■ **Provided data**
----------------------------------------
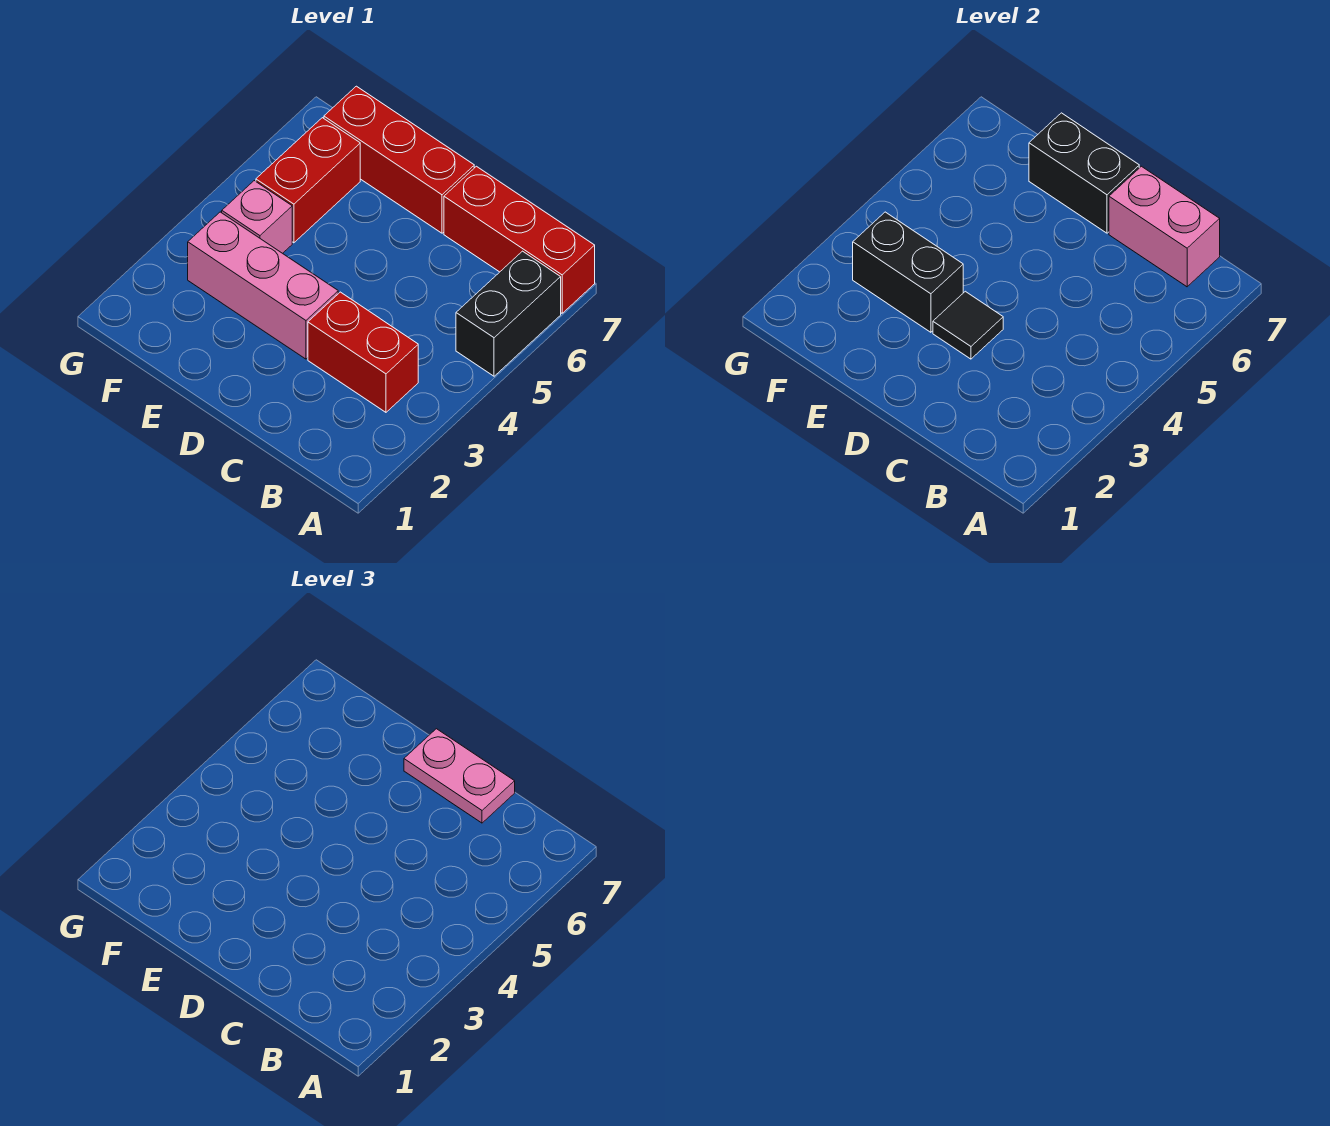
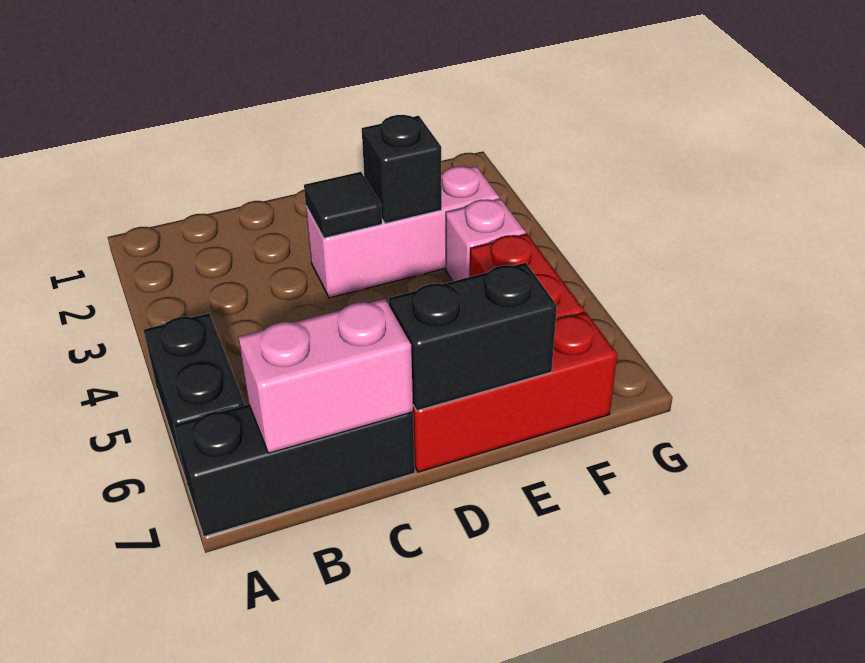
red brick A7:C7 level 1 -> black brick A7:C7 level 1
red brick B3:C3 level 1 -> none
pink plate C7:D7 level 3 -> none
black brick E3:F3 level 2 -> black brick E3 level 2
----------------------------------------
■ **Work order**
Check each line above for the word "none" and copy every line that has it.

■ **Task result**
red brick B3:C3 level 1 -> none
pink plate C7:D7 level 3 -> none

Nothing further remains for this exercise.